**Instructions for the task**.
Convert every line of the items below into a JSON list of strings, one string per line, with blank lines omitted and the pictures left out.

**Records supplied**.
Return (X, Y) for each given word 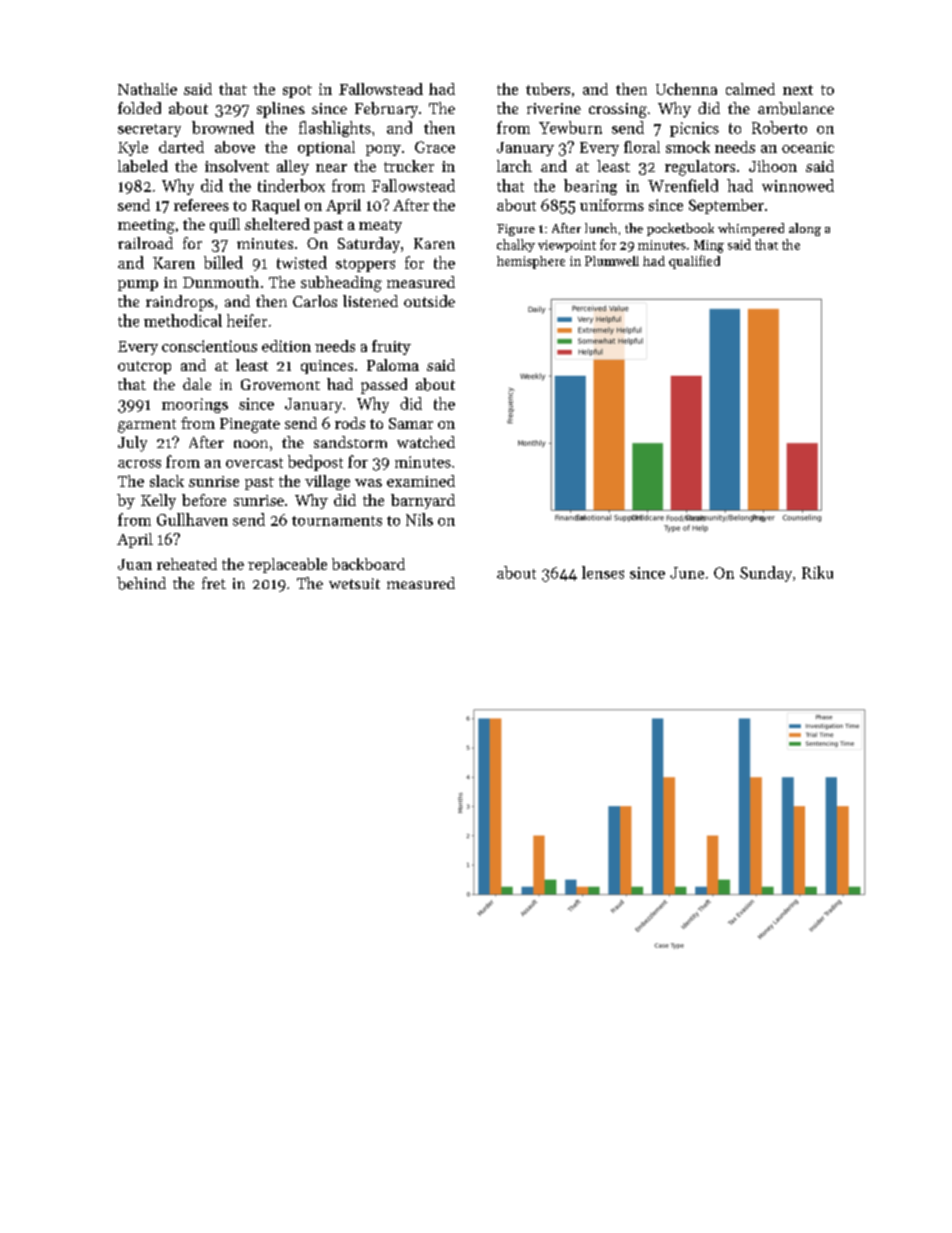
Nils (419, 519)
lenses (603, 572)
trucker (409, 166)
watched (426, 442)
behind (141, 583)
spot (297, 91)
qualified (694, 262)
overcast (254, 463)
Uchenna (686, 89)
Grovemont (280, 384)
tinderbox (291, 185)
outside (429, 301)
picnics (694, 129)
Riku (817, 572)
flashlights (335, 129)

**Result**.
[
  "Return (X, Y) for each given word ",
  "Nils (419, 519)",
  "lenses (603, 572)",
  "trucker (409, 166)",
  "watched (426, 442)",
  "behind (141, 583)",
  "spot (297, 91)",
  "qualified (694, 262)",
  "overcast (254, 463)",
  "Uchenna (686, 89)",
  "Grovemont (280, 384)",
  "tinderbox (291, 185)",
  "outside (429, 301)",
  "picnics (694, 129)",
  "Riku (817, 572)",
  "flashlights (335, 129)"
]